#### Information supplied:
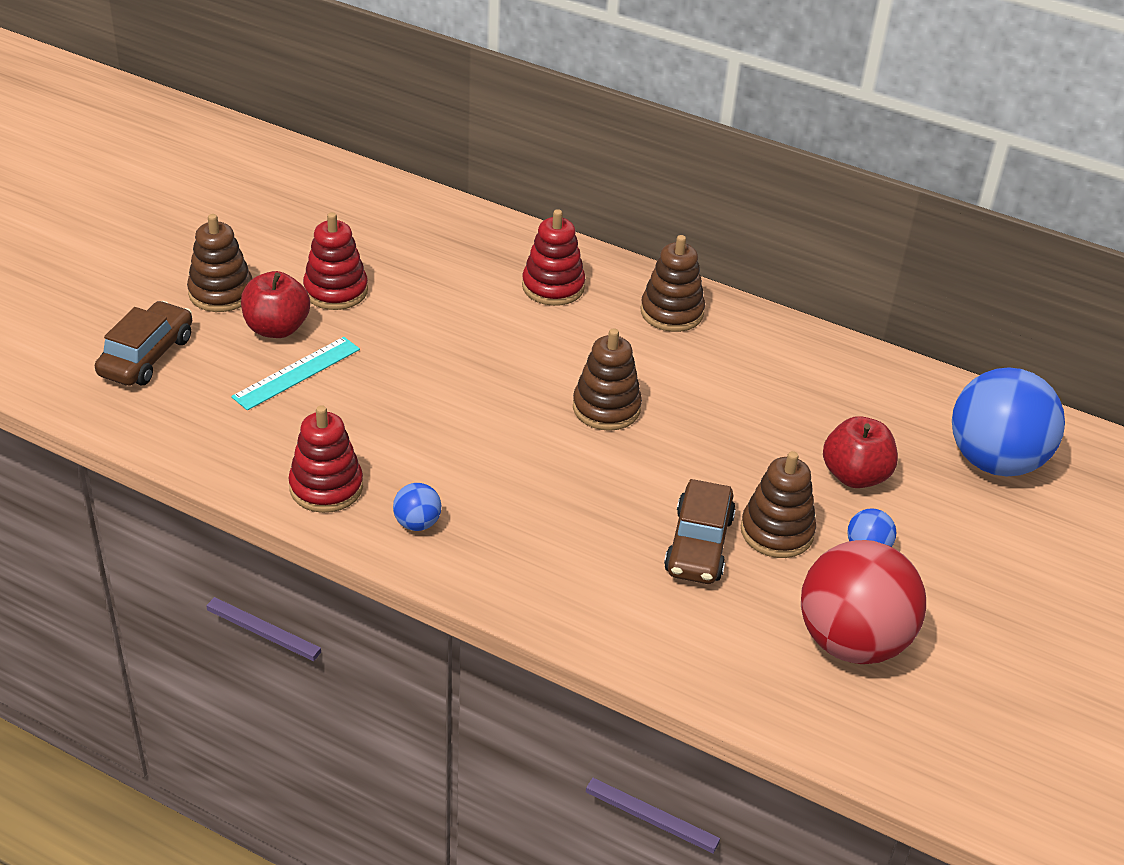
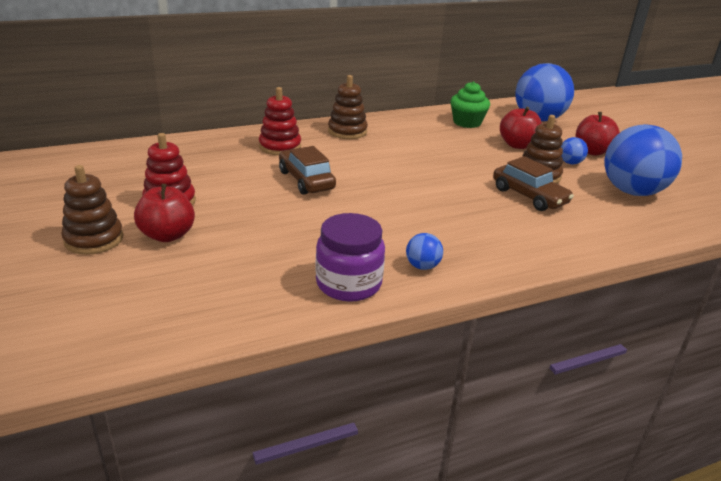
camera: 50 degrees left, 10 degrees down
brown car [95,301,192,386] -> brown car moved to [279,146,336,195]
turquoise ruler [231,337,360,410] -> none
red stacking toy [288,405,363,513] -> purple jar [315,213,385,302]
brown stacking toy [573,328,642,431] -> none
red ball [801,540,926,664] -> blue ball [604,124,682,196]
none -> green cupcake [450,81,490,128]
none -> red apple [576,112,620,156]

#### Your objective:
Please copy only the lines from the one with "turquoise ruler [231,337,360,410] -> none" through the final line of the records above, both ends included.

#### Task response:
turquoise ruler [231,337,360,410] -> none
red stacking toy [288,405,363,513] -> purple jar [315,213,385,302]
brown stacking toy [573,328,642,431] -> none
red ball [801,540,926,664] -> blue ball [604,124,682,196]
none -> green cupcake [450,81,490,128]
none -> red apple [576,112,620,156]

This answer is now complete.